Write the records out exactly as shown. No pictures.
=== Given records ===
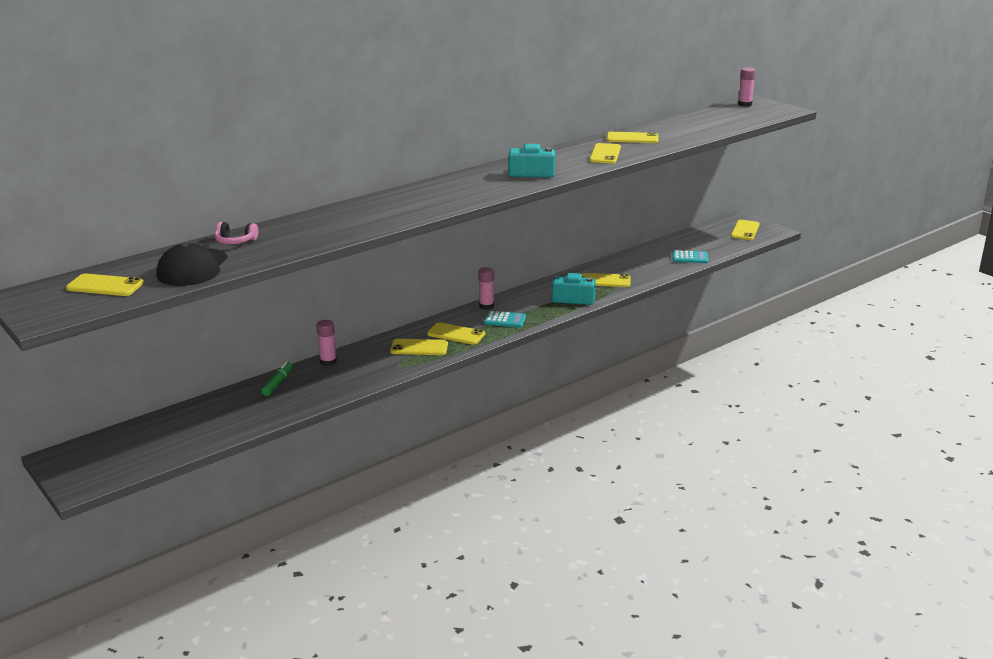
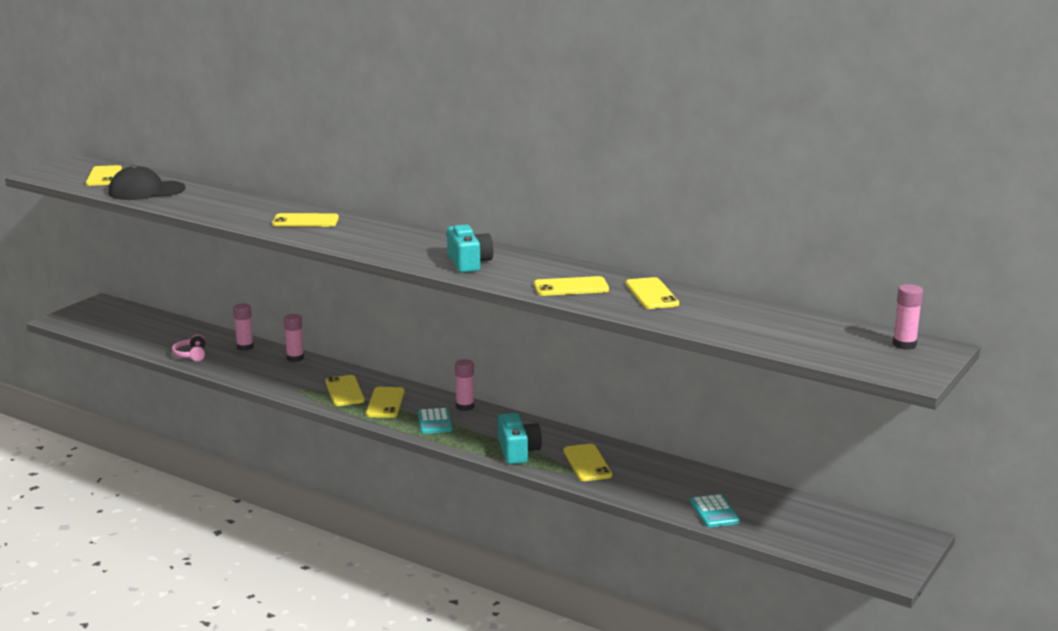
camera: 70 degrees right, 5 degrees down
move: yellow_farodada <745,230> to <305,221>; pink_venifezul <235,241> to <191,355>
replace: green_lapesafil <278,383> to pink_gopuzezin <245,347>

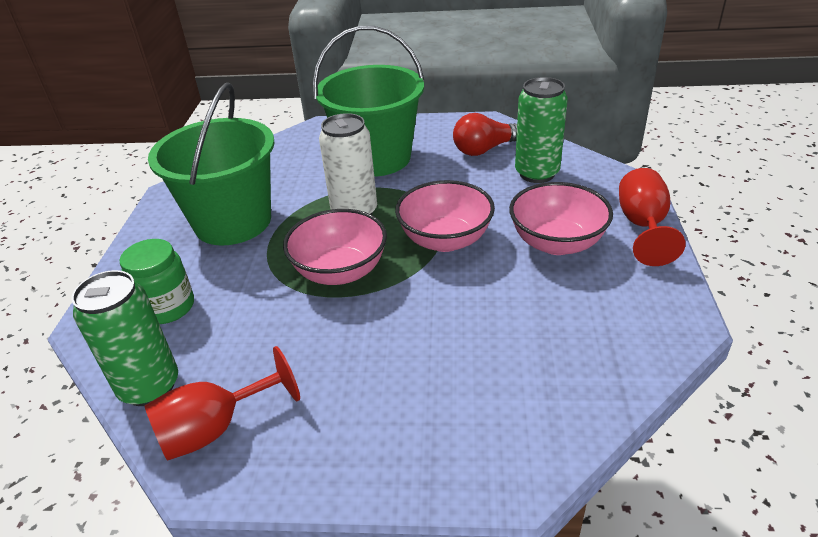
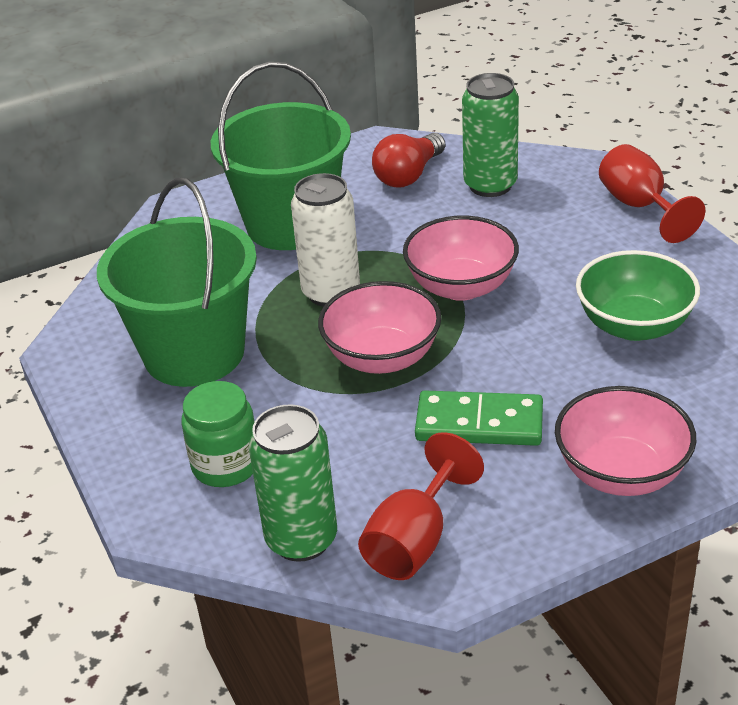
camera: 30 degrees left, 0 degrees up
insert: green_manaponi <634,325>; green_kegitobun <479,423>
move: pink_manaponi <556,243> to <621,473>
===
_The completed task:_
camera: 70 degrees right, 5 degrees down
move: yellow_farodada <745,230> to <305,221>; pink_venifezul <235,241> to <191,355>
replace: green_lapesafil <278,383> to pink_gopuzezin <245,347>

camera: 30 degrees left, 0 degrees up
insert: green_manaponi <634,325>; green_kegitobun <479,423>
move: pink_manaponi <556,243> to <621,473>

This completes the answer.